##### Data for the task

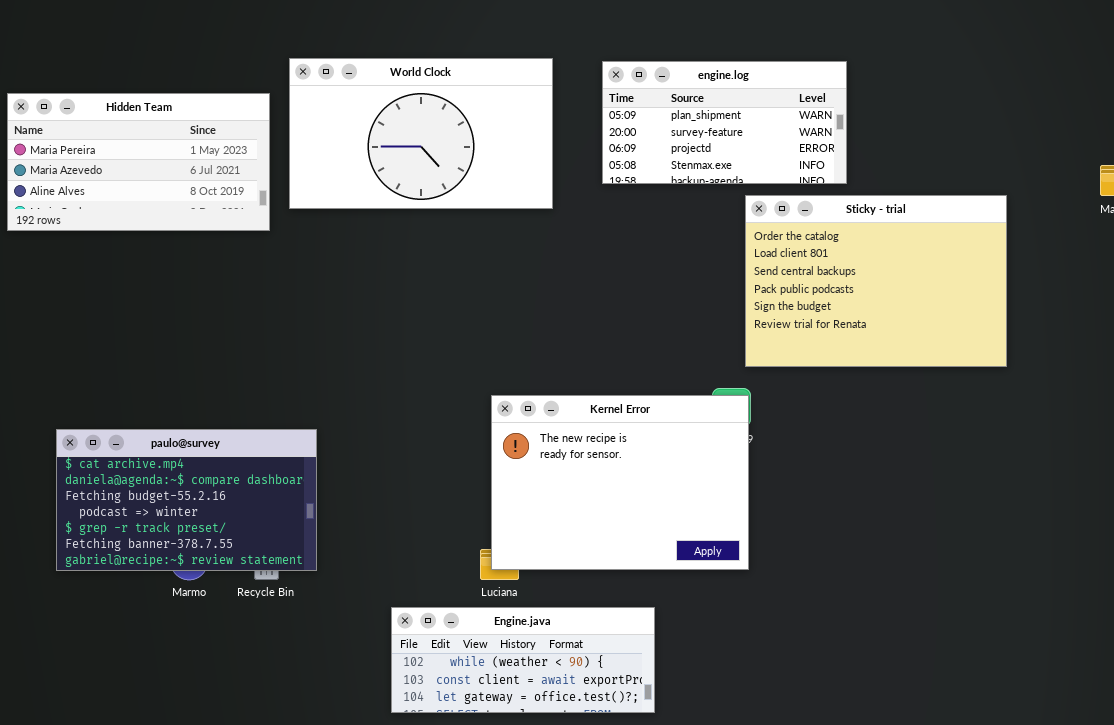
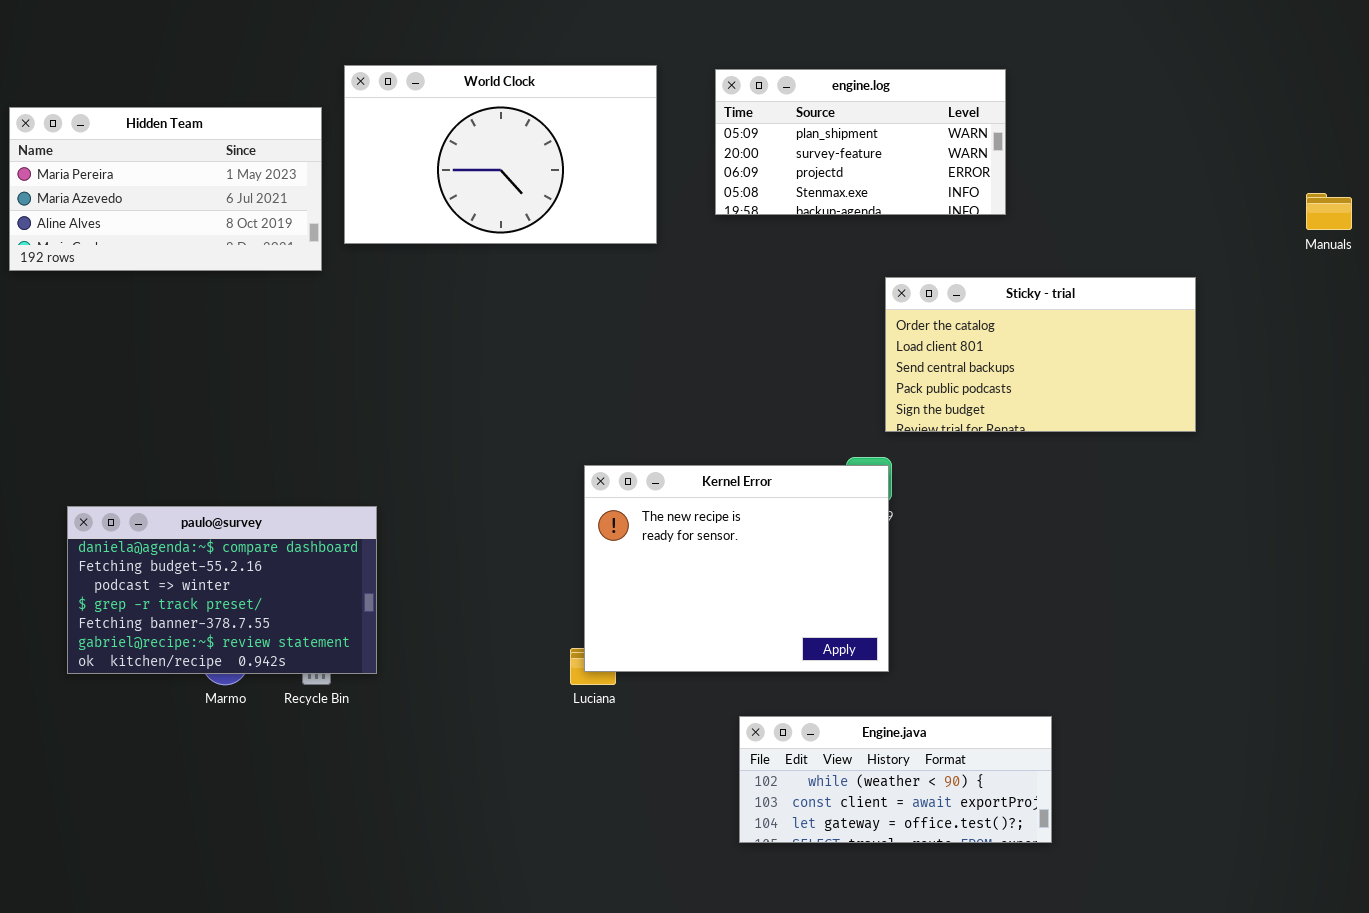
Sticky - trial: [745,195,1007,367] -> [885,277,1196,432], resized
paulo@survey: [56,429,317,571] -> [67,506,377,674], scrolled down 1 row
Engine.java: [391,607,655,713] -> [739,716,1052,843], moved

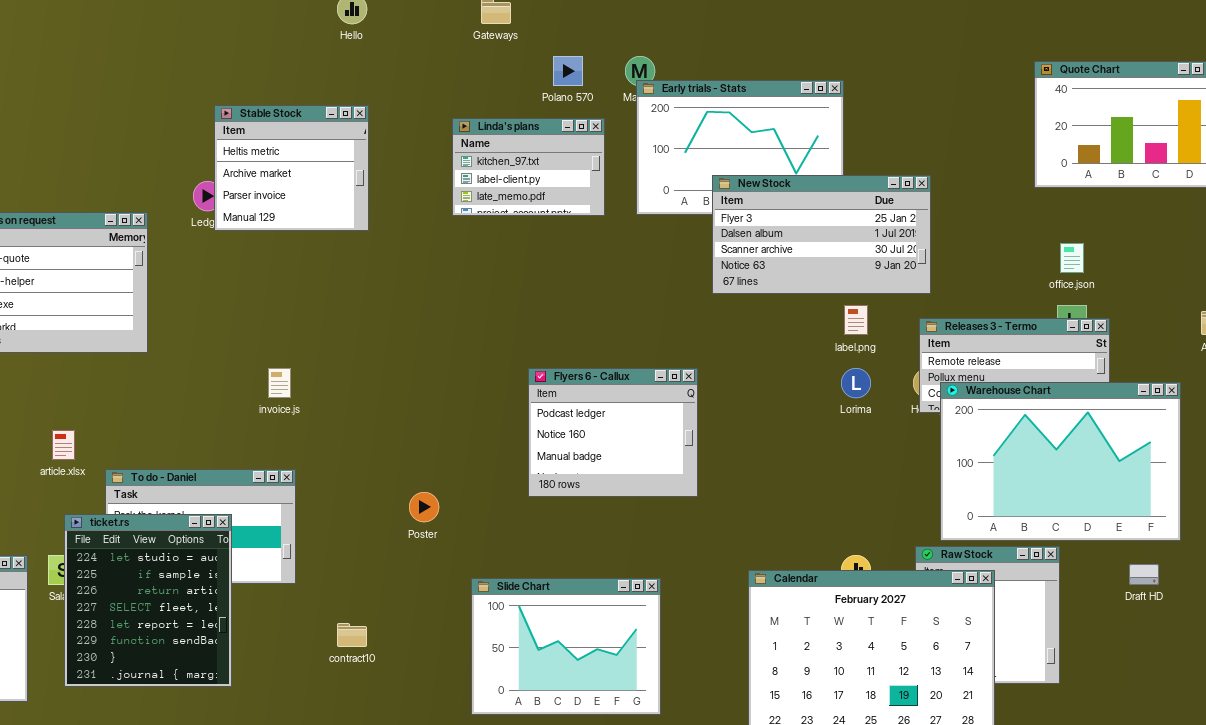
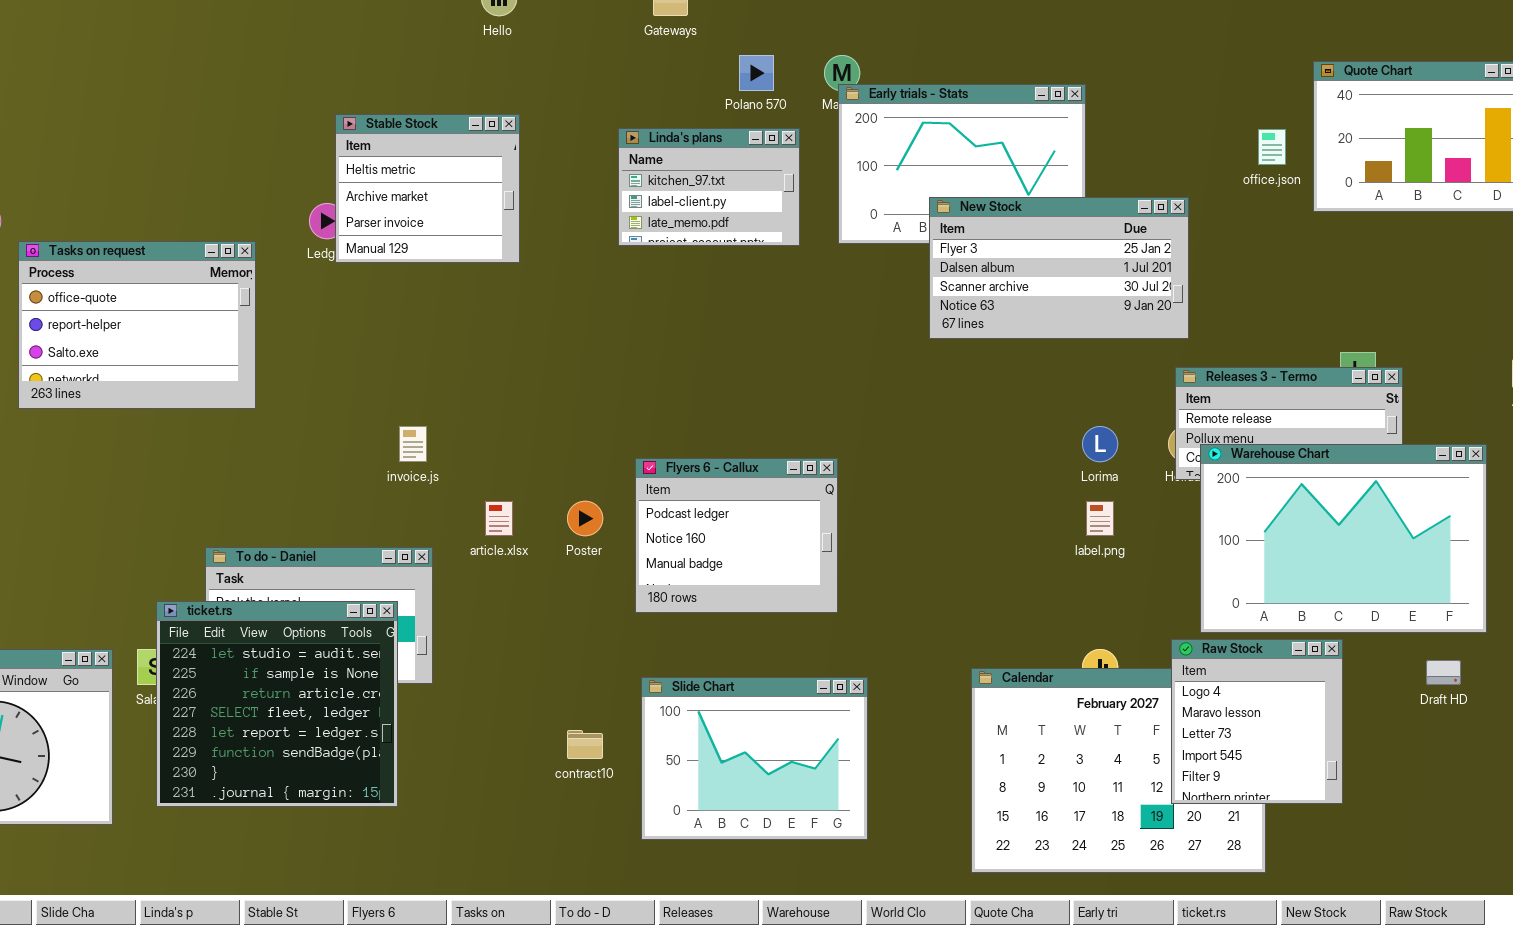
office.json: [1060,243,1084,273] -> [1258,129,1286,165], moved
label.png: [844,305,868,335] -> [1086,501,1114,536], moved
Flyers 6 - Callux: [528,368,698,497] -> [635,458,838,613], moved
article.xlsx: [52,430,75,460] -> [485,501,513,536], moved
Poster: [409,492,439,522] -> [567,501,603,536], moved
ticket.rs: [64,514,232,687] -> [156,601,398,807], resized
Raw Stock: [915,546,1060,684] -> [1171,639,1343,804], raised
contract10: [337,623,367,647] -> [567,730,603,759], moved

##########

_Problem to work on_
Leave out the pictures and output the rest of the records exactly.

_Result_
Sticky - trial: [745,195,1007,367] -> [885,277,1196,432], resized
paulo@survey: [56,429,317,571] -> [67,506,377,674], scrolled down 1 row
Engine.java: [391,607,655,713] -> [739,716,1052,843], moved

office.json: [1060,243,1084,273] -> [1258,129,1286,165], moved
label.png: [844,305,868,335] -> [1086,501,1114,536], moved
Flyers 6 - Callux: [528,368,698,497] -> [635,458,838,613], moved
article.xlsx: [52,430,75,460] -> [485,501,513,536], moved
Poster: [409,492,439,522] -> [567,501,603,536], moved
ticket.rs: [64,514,232,687] -> [156,601,398,807], resized
Raw Stock: [915,546,1060,684] -> [1171,639,1343,804], raised
contract10: [337,623,367,647] -> [567,730,603,759], moved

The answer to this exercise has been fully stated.